**EXTRACTED DATA**
=== Begin Enclosure ===
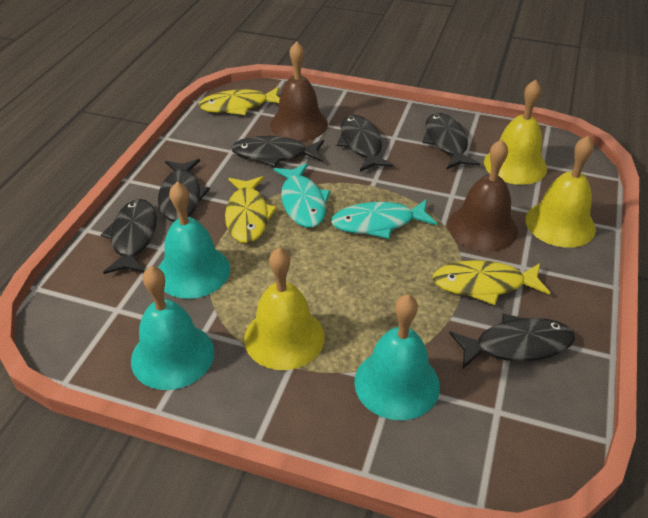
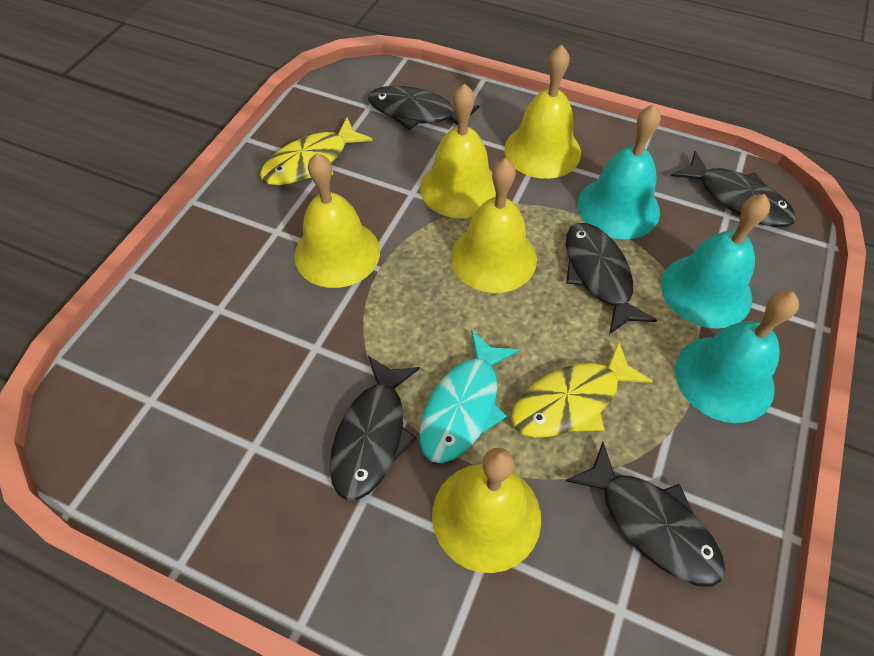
black fish: 6 -> 5
brown bell: 2 -> 0
turquoise fish: 2 -> 1
yellow bell: 3 -> 5
yellow fish: 3 -> 2

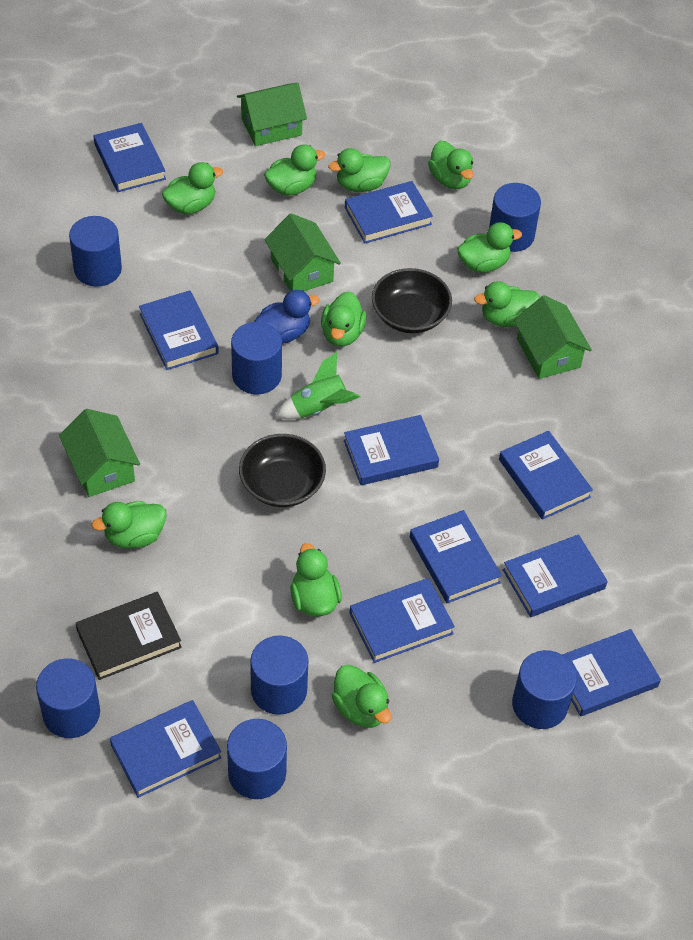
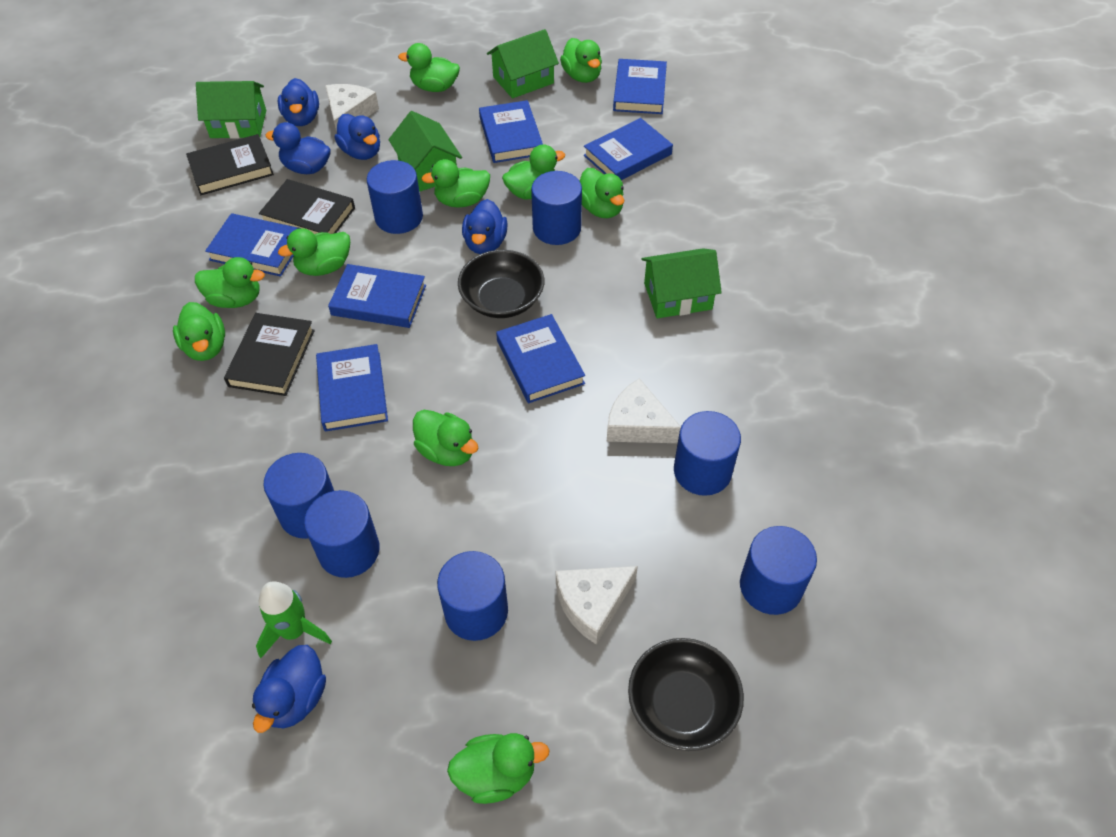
black book: 1 -> 3
blue book: 10 -> 7
blue duck: 1 -> 5
white cheese: 0 -> 3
=== End Enclosure ===
**EXERCISE DESCRIPTION**
Your copy should start at the line with "turquoise fish: 2 -> 1", stop at the last line of the listing above, match exactly, and contain no pictures.

**TASK ANSWER**
turquoise fish: 2 -> 1
yellow bell: 3 -> 5
yellow fish: 3 -> 2

black book: 1 -> 3
blue book: 10 -> 7
blue duck: 1 -> 5
white cheese: 0 -> 3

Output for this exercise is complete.